[Dataset excerpts]
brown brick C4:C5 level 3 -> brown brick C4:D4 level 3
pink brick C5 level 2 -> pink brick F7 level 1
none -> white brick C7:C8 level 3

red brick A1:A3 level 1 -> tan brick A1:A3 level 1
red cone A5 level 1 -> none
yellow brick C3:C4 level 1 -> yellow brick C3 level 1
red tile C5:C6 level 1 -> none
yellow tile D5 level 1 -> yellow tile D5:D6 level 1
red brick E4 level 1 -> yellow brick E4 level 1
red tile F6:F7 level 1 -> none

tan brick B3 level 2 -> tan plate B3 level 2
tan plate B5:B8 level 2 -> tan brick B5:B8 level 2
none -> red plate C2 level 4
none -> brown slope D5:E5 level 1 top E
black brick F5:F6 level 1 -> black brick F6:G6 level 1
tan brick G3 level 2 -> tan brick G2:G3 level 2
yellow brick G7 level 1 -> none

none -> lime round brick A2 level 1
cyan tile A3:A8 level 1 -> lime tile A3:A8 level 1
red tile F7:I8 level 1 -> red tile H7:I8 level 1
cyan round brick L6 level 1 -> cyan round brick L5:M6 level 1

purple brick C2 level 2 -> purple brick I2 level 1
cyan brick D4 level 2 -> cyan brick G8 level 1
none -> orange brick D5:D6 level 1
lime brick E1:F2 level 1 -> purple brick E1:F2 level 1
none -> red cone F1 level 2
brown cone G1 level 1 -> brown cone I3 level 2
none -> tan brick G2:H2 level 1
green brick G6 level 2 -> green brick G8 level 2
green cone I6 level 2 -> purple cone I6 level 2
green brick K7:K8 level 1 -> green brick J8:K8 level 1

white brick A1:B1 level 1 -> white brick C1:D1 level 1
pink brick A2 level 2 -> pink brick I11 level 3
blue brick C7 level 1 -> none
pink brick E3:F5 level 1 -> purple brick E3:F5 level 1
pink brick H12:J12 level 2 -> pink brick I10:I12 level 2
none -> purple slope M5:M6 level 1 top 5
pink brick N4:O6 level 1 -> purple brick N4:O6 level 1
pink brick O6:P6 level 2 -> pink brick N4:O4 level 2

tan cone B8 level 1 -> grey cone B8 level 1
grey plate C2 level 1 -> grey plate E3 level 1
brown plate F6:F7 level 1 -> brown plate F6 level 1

> [What this task involves]: Provide a verbatim copy of all the entries.

> [Written response]:
brown brick C4:C5 level 3 -> brown brick C4:D4 level 3
pink brick C5 level 2 -> pink brick F7 level 1
none -> white brick C7:C8 level 3

red brick A1:A3 level 1 -> tan brick A1:A3 level 1
red cone A5 level 1 -> none
yellow brick C3:C4 level 1 -> yellow brick C3 level 1
red tile C5:C6 level 1 -> none
yellow tile D5 level 1 -> yellow tile D5:D6 level 1
red brick E4 level 1 -> yellow brick E4 level 1
red tile F6:F7 level 1 -> none

tan brick B3 level 2 -> tan plate B3 level 2
tan plate B5:B8 level 2 -> tan brick B5:B8 level 2
none -> red plate C2 level 4
none -> brown slope D5:E5 level 1 top E
black brick F5:F6 level 1 -> black brick F6:G6 level 1
tan brick G3 level 2 -> tan brick G2:G3 level 2
yellow brick G7 level 1 -> none

none -> lime round brick A2 level 1
cyan tile A3:A8 level 1 -> lime tile A3:A8 level 1
red tile F7:I8 level 1 -> red tile H7:I8 level 1
cyan round brick L6 level 1 -> cyan round brick L5:M6 level 1

purple brick C2 level 2 -> purple brick I2 level 1
cyan brick D4 level 2 -> cyan brick G8 level 1
none -> orange brick D5:D6 level 1
lime brick E1:F2 level 1 -> purple brick E1:F2 level 1
none -> red cone F1 level 2
brown cone G1 level 1 -> brown cone I3 level 2
none -> tan brick G2:H2 level 1
green brick G6 level 2 -> green brick G8 level 2
green cone I6 level 2 -> purple cone I6 level 2
green brick K7:K8 level 1 -> green brick J8:K8 level 1

white brick A1:B1 level 1 -> white brick C1:D1 level 1
pink brick A2 level 2 -> pink brick I11 level 3
blue brick C7 level 1 -> none
pink brick E3:F5 level 1 -> purple brick E3:F5 level 1
pink brick H12:J12 level 2 -> pink brick I10:I12 level 2
none -> purple slope M5:M6 level 1 top 5
pink brick N4:O6 level 1 -> purple brick N4:O6 level 1
pink brick O6:P6 level 2 -> pink brick N4:O4 level 2

tan cone B8 level 1 -> grey cone B8 level 1
grey plate C2 level 1 -> grey plate E3 level 1
brown plate F6:F7 level 1 -> brown plate F6 level 1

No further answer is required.